=== Section Start ===

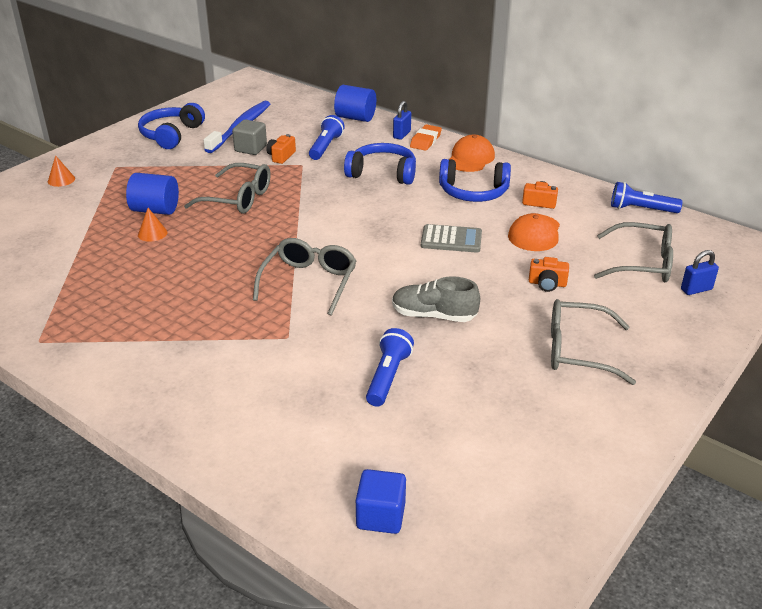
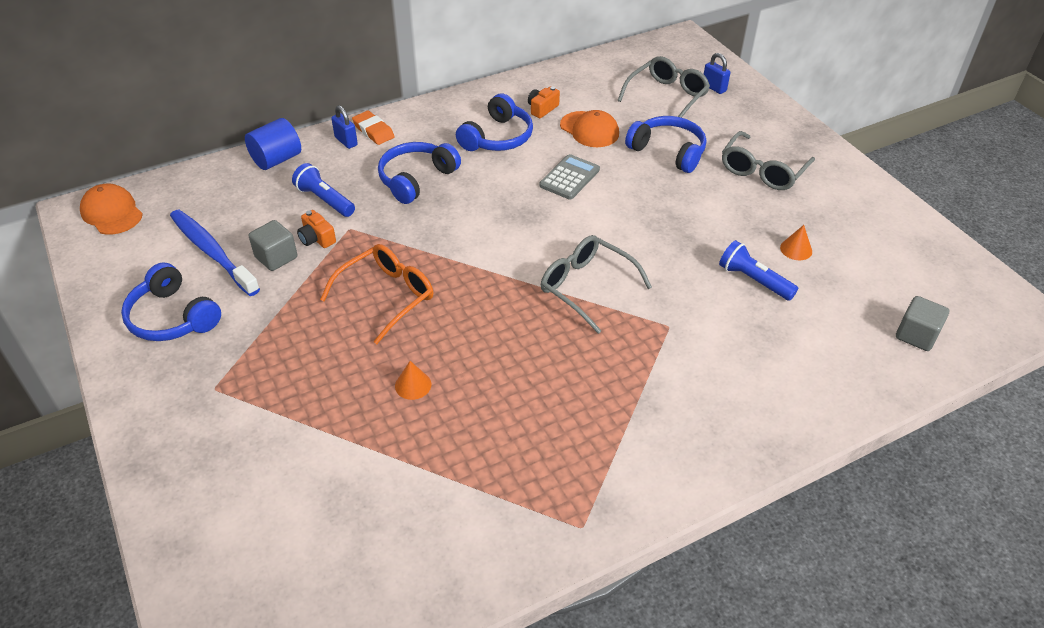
camera: 65 degrees left, 10 degrees up
orange cone [48,155,75,187] -> orange cone moved to [780,225,812,260]
blue cylinder [126,173,179,215] -> none
grey glasses [184,163,271,214] -> orange glasses [320,244,433,344]
blue cube [356,469,406,534] -> grey cube [896,296,949,351]
grey shoe [392,276,480,322] -> none
orange cap [449,135,495,172] -> orange cap moved to [80,183,143,235]
orange camera [529,257,569,292] -> blue headphones [625,116,706,173]
blue flashlight [611,182,683,213] -> none
blue padlock [681,250,719,295] -> blue padlock turned 45 degrees counterclockwise [704,53,730,94]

=== Section End ===

▶ **Task details**
Print every entry above again without changing a word, and omit the pictures.

▶ **Exercise result**
camera: 65 degrees left, 10 degrees up
orange cone [48,155,75,187] -> orange cone moved to [780,225,812,260]
blue cylinder [126,173,179,215] -> none
grey glasses [184,163,271,214] -> orange glasses [320,244,433,344]
blue cube [356,469,406,534] -> grey cube [896,296,949,351]
grey shoe [392,276,480,322] -> none
orange cap [449,135,495,172] -> orange cap moved to [80,183,143,235]
orange camera [529,257,569,292] -> blue headphones [625,116,706,173]
blue flashlight [611,182,683,213] -> none
blue padlock [681,250,719,295] -> blue padlock turned 45 degrees counterclockwise [704,53,730,94]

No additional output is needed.